Go through the lines below and copy each one that holds the string "yellow".

## Records for this exercise
= = = =

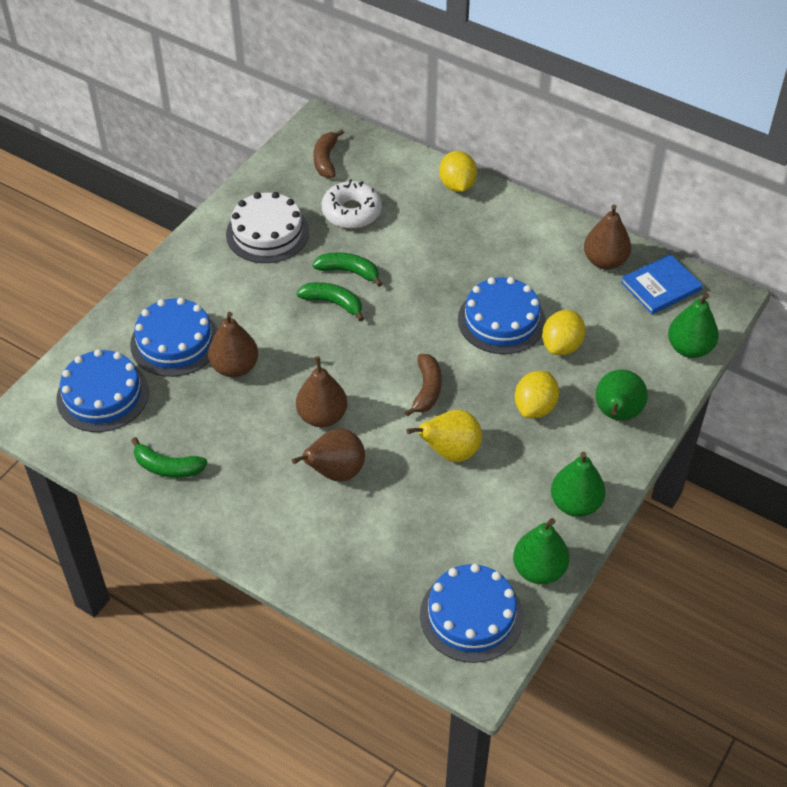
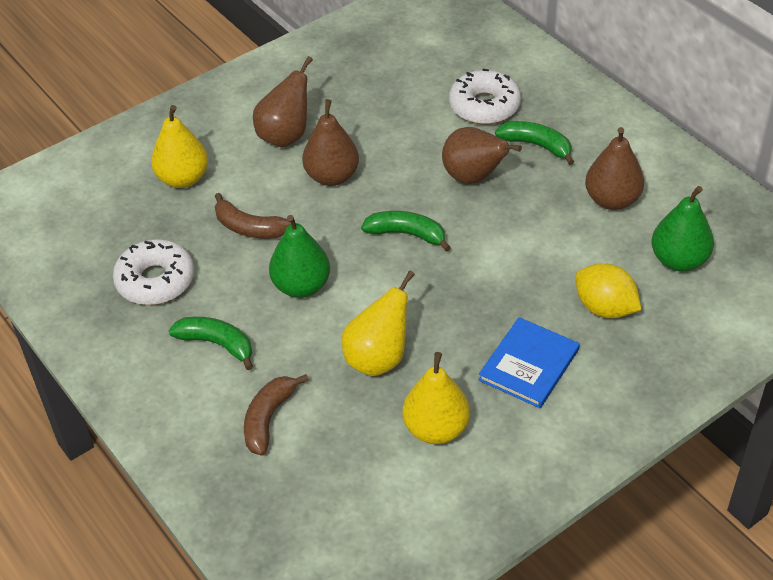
blue cake: [57,349,149,432] [130,298,218,377] [420,564,523,663] [458,277,546,354] = 4 -> none = 0
green pear: [513,518,570,584] [551,452,606,517] [596,369,648,421] [668,293,719,358] = 4 -> [269,215,330,298] [651,186,714,272] = 2
white cake: [226,192,309,263] = 1 -> none = 0
white donut: [322,179,382,229] = 1 -> [113,239,194,305] [449,69,521,125] = 2
yellow lemon: [439,151,477,192] [515,371,559,418] [542,310,585,355] = 3 -> [575,263,641,318] = 1
yellow pear: [406,410,482,462] = 1 -> [151,105,208,188] [342,271,415,376] [402,352,470,444] = 3

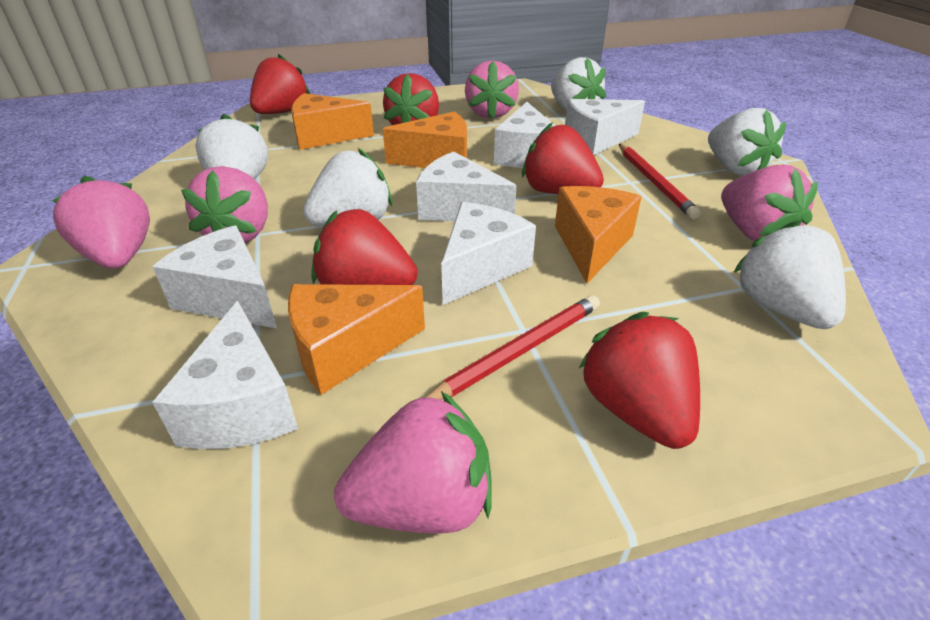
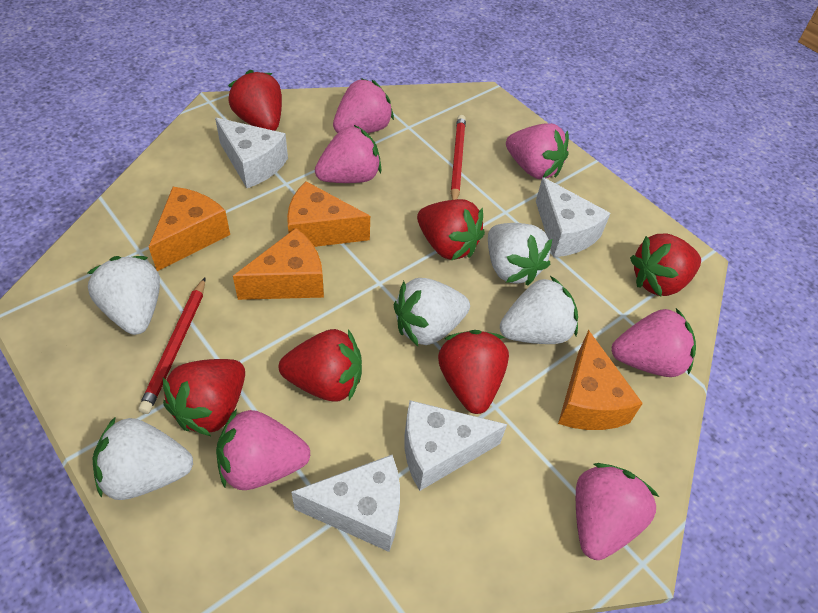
pink strawberry: [52,176,150,269] [181,166,268,243] [334,391,491,534] [465,60,519,120] [721,165,818,241] = 5 -> [216,409,310,490] [315,124,381,183] [333,78,394,133] [506,123,569,179] [576,463,659,560] [612,308,696,377] = 6
red strawberry: [250,54,310,114] [312,209,418,285] [383,73,439,125] [522,122,604,194] [578,312,700,449] = 5 -> [163,359,245,436] [228,70,282,131] [279,329,362,402] [417,199,485,261] [438,330,509,414] [630,234,701,296] = 6
white cheese: [152,225,277,328] [152,301,298,449] [416,152,517,221] [441,202,536,305] [494,102,556,168] [565,99,645,155] = 6 -> [215,117,288,188] [291,455,400,552] [405,400,507,491] [536,177,611,257] = 4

= = = =

## Task response
yellow lemon: [439,151,477,192] [515,371,559,418] [542,310,585,355] = 3 -> [575,263,641,318] = 1
yellow pear: [406,410,482,462] = 1 -> [151,105,208,188] [342,271,415,376] [402,352,470,444] = 3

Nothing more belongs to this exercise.